● Required work
Please transcribe the items word for word from the line with "red triangle: moved 1 px left" up to and including the last line, leaving the pictures out of your answer.

● Entries shown
--------------------------------------------------

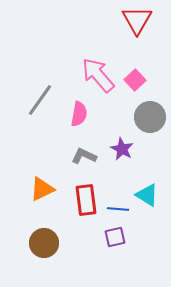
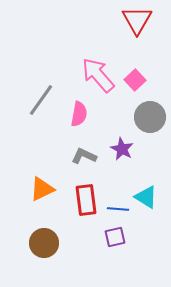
gray line: moved 1 px right
cyan triangle: moved 1 px left, 2 px down
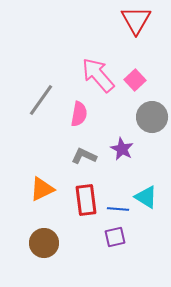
red triangle: moved 1 px left
gray circle: moved 2 px right
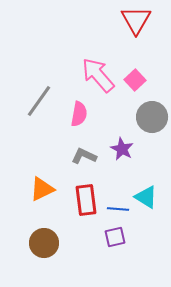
gray line: moved 2 px left, 1 px down
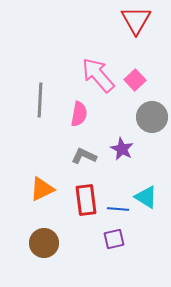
gray line: moved 1 px right, 1 px up; rotated 32 degrees counterclockwise
purple square: moved 1 px left, 2 px down
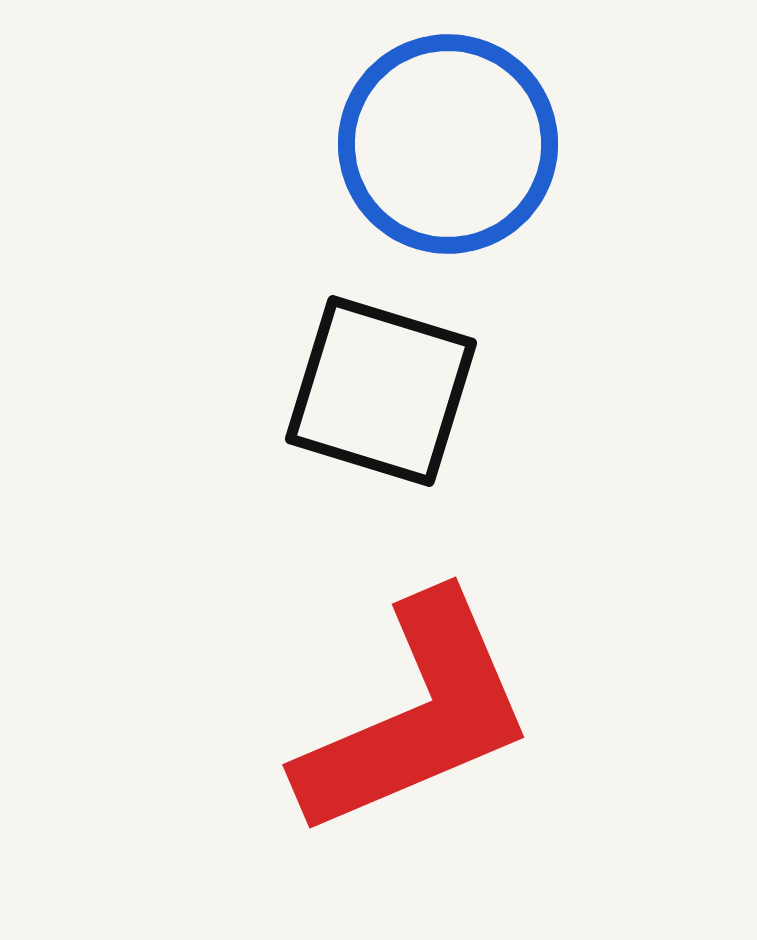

--------------------------------------------------

● Exercise response
red triangle: moved 1 px left
gray circle: moved 2 px right
gray line: moved 2 px left, 1 px down
gray line: moved 1 px right, 1 px up; rotated 32 degrees counterclockwise
purple square: moved 1 px left, 2 px down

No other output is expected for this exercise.